For the listing below, return the line containing "C111: 10nF (GND, NET2) -> 150pF (GND, NET2)", the line containing "S102: switch (+12V, N_7)", and all lines in between, exactly as written and nothing else.

Segment Start: EXCERPTED RECORDS

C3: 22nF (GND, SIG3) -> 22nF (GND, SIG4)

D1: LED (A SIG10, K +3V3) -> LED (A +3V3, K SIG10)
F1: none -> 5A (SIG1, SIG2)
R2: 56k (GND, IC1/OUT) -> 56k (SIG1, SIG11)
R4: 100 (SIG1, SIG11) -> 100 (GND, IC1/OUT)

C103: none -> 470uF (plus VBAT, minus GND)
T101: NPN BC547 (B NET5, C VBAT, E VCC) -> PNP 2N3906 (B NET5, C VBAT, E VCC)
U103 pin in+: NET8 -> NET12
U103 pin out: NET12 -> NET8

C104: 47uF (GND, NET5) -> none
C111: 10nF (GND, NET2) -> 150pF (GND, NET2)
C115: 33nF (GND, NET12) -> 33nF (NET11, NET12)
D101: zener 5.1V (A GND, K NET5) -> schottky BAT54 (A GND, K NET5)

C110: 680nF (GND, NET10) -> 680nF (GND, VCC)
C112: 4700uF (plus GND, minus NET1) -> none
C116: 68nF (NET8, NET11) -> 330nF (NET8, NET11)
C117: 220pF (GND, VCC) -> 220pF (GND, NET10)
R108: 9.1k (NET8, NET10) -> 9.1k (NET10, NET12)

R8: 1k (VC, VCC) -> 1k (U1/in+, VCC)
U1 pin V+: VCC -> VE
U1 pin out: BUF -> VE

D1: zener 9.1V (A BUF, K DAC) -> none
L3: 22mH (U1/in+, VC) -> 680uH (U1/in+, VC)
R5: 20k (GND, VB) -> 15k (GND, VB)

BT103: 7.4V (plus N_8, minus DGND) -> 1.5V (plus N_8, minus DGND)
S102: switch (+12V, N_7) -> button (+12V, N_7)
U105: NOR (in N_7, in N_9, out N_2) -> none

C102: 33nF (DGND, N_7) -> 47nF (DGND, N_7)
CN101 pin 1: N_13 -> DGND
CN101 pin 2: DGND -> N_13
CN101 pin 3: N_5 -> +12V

Segment End: EXCERPTED RECORDS

_RESPONSE BELOW:_
C111: 10nF (GND, NET2) -> 150pF (GND, NET2)
C115: 33nF (GND, NET12) -> 33nF (NET11, NET12)
D101: zener 5.1V (A GND, K NET5) -> schottky BAT54 (A GND, K NET5)

C110: 680nF (GND, NET10) -> 680nF (GND, VCC)
C112: 4700uF (plus GND, minus NET1) -> none
C116: 68nF (NET8, NET11) -> 330nF (NET8, NET11)
C117: 220pF (GND, VCC) -> 220pF (GND, NET10)
R108: 9.1k (NET8, NET10) -> 9.1k (NET10, NET12)

R8: 1k (VC, VCC) -> 1k (U1/in+, VCC)
U1 pin V+: VCC -> VE
U1 pin out: BUF -> VE

D1: zener 9.1V (A BUF, K DAC) -> none
L3: 22mH (U1/in+, VC) -> 680uH (U1/in+, VC)
R5: 20k (GND, VB) -> 15k (GND, VB)

BT103: 7.4V (plus N_8, minus DGND) -> 1.5V (plus N_8, minus DGND)
S102: switch (+12V, N_7) -> button (+12V, N_7)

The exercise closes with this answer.